# DATA SHOWN
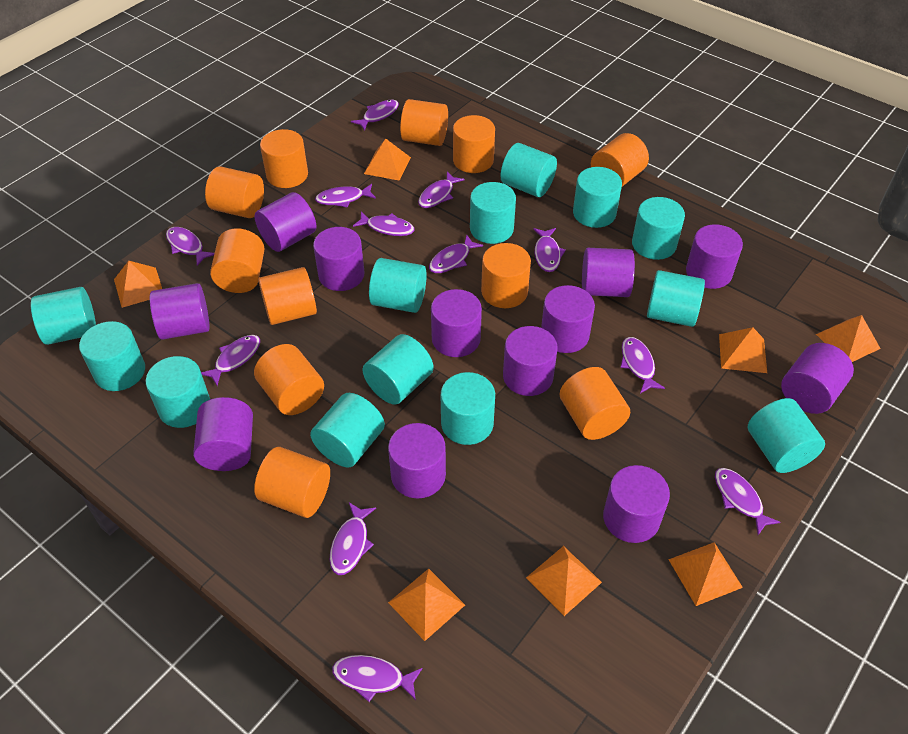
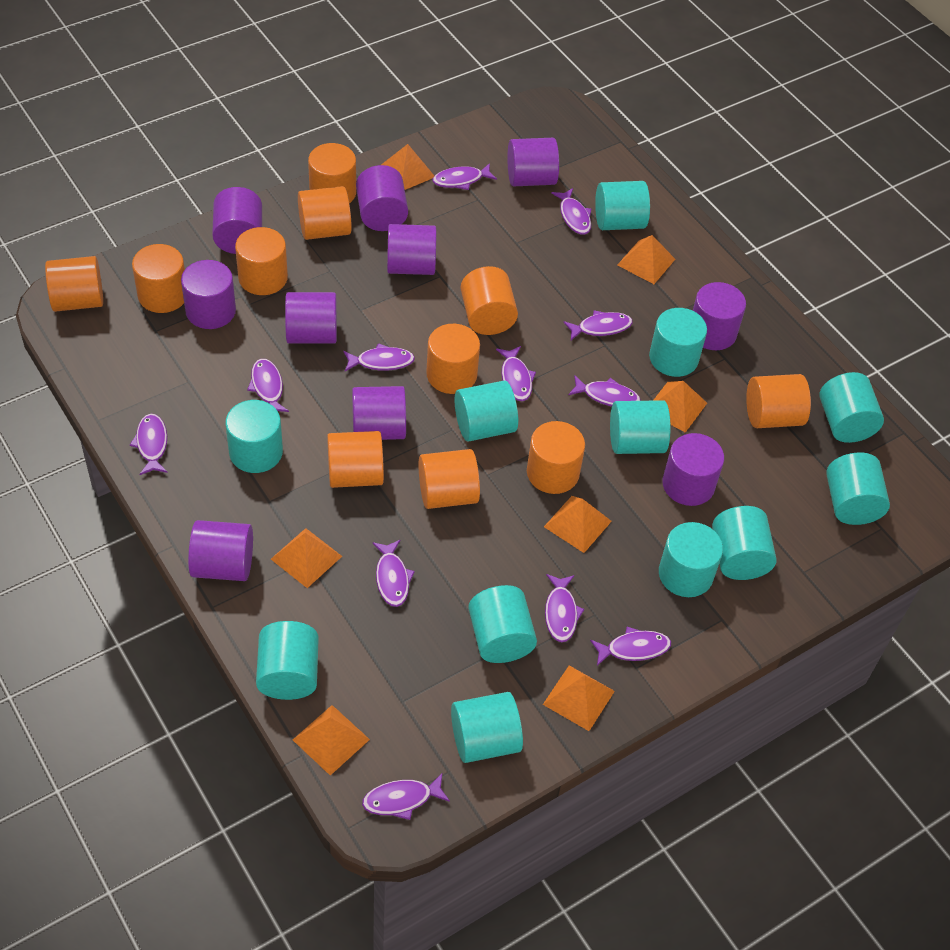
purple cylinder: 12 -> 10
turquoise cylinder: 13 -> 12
==
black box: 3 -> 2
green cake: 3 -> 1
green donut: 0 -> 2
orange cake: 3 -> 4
--
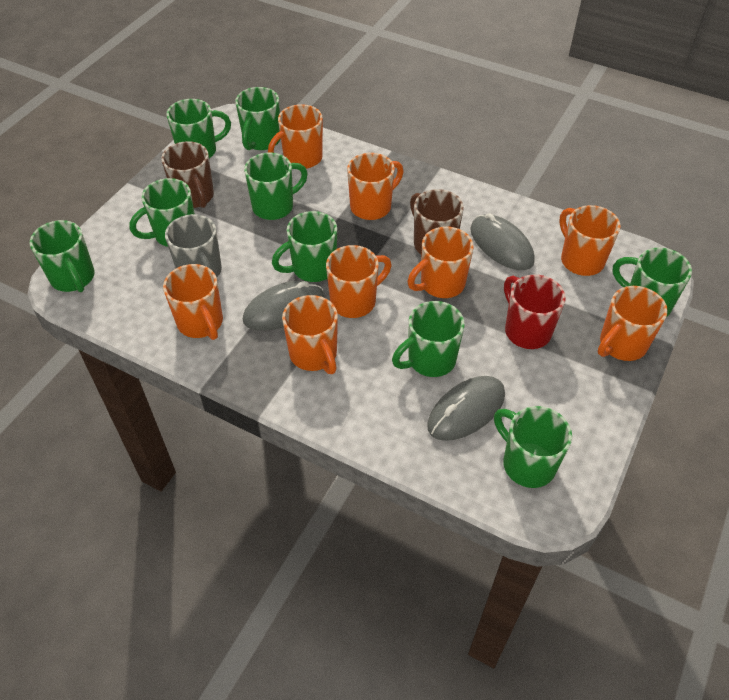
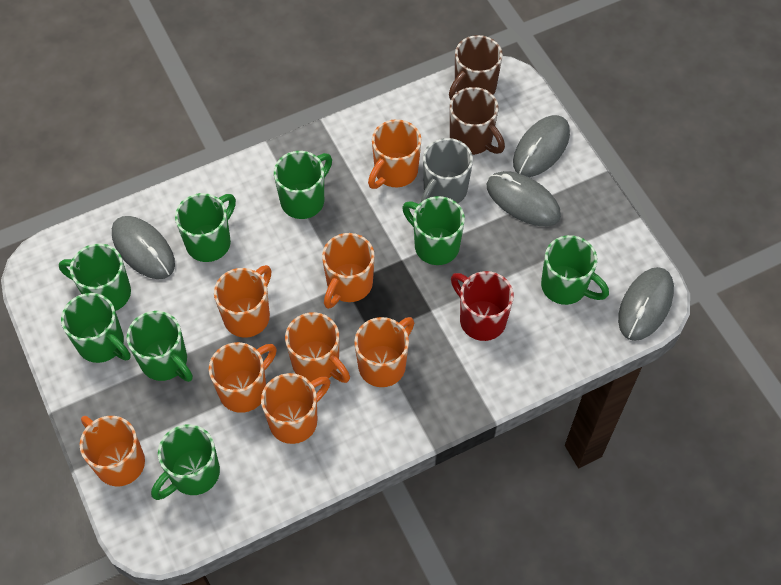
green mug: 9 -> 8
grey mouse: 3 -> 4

# TASK DIRECTIONS
Copy every line in the data above that has the string "cylinder" in it.

# RESPONSE AREA
purple cylinder: 12 -> 10
turquoise cylinder: 13 -> 12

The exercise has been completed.